Write out every line of the data below word for word, with nothing added, dropped, or reordered.

═══ Input ═══

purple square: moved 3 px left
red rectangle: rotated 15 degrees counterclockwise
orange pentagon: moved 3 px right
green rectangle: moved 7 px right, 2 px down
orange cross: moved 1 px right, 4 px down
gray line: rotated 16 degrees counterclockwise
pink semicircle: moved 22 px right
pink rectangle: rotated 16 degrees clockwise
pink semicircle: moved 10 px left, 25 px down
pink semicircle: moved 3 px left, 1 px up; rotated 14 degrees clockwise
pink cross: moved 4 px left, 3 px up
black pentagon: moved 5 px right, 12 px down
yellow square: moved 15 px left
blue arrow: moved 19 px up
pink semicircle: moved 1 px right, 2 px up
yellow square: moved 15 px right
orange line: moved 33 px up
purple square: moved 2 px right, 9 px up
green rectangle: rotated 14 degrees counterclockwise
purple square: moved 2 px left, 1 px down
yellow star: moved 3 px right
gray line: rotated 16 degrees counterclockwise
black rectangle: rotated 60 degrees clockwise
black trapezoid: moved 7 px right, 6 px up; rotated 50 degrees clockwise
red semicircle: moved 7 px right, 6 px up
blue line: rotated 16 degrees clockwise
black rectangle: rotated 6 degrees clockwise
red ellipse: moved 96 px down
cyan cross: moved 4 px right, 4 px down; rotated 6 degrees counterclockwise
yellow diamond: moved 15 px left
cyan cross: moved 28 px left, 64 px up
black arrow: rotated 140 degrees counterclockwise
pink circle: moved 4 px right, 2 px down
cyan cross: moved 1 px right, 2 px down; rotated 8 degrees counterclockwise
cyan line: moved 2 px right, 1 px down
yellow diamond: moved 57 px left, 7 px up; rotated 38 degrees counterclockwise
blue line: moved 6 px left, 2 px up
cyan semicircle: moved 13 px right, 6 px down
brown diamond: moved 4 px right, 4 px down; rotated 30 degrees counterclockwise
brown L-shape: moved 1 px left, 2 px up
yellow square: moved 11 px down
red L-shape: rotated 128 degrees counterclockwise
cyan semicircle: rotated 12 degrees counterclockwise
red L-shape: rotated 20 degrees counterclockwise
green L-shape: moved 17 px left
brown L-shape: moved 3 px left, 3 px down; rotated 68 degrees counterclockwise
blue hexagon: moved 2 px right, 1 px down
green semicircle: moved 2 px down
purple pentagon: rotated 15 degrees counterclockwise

═══

* _Output of the task_
purple square: moved 3 px left
red rectangle: rotated 15 degrees counterclockwise
orange pentagon: moved 3 px right
green rectangle: moved 7 px right, 2 px down
orange cross: moved 1 px right, 4 px down
gray line: rotated 16 degrees counterclockwise
pink semicircle: moved 22 px right
pink rectangle: rotated 16 degrees clockwise
pink semicircle: moved 10 px left, 25 px down
pink semicircle: moved 3 px left, 1 px up; rotated 14 degrees clockwise
pink cross: moved 4 px left, 3 px up
black pentagon: moved 5 px right, 12 px down
yellow square: moved 15 px left
blue arrow: moved 19 px up
pink semicircle: moved 1 px right, 2 px up
yellow square: moved 15 px right
orange line: moved 33 px up
purple square: moved 2 px right, 9 px up
green rectangle: rotated 14 degrees counterclockwise
purple square: moved 2 px left, 1 px down
yellow star: moved 3 px right
gray line: rotated 16 degrees counterclockwise
black rectangle: rotated 60 degrees clockwise
black trapezoid: moved 7 px right, 6 px up; rotated 50 degrees clockwise
red semicircle: moved 7 px right, 6 px up
blue line: rotated 16 degrees clockwise
black rectangle: rotated 6 degrees clockwise
red ellipse: moved 96 px down
cyan cross: moved 4 px right, 4 px down; rotated 6 degrees counterclockwise
yellow diamond: moved 15 px left
cyan cross: moved 28 px left, 64 px up
black arrow: rotated 140 degrees counterclockwise
pink circle: moved 4 px right, 2 px down
cyan cross: moved 1 px right, 2 px down; rotated 8 degrees counterclockwise
cyan line: moved 2 px right, 1 px down
yellow diamond: moved 57 px left, 7 px up; rotated 38 degrees counterclockwise
blue line: moved 6 px left, 2 px up
cyan semicircle: moved 13 px right, 6 px down
brown diamond: moved 4 px right, 4 px down; rotated 30 degrees counterclockwise
brown L-shape: moved 1 px left, 2 px up
yellow square: moved 11 px down
red L-shape: rotated 128 degrees counterclockwise
cyan semicircle: rotated 12 degrees counterclockwise
red L-shape: rotated 20 degrees counterclockwise
green L-shape: moved 17 px left
brown L-shape: moved 3 px left, 3 px down; rotated 68 degrees counterclockwise
blue hexagon: moved 2 px right, 1 px down
green semicircle: moved 2 px down
purple pentagon: rotated 15 degrees counterclockwise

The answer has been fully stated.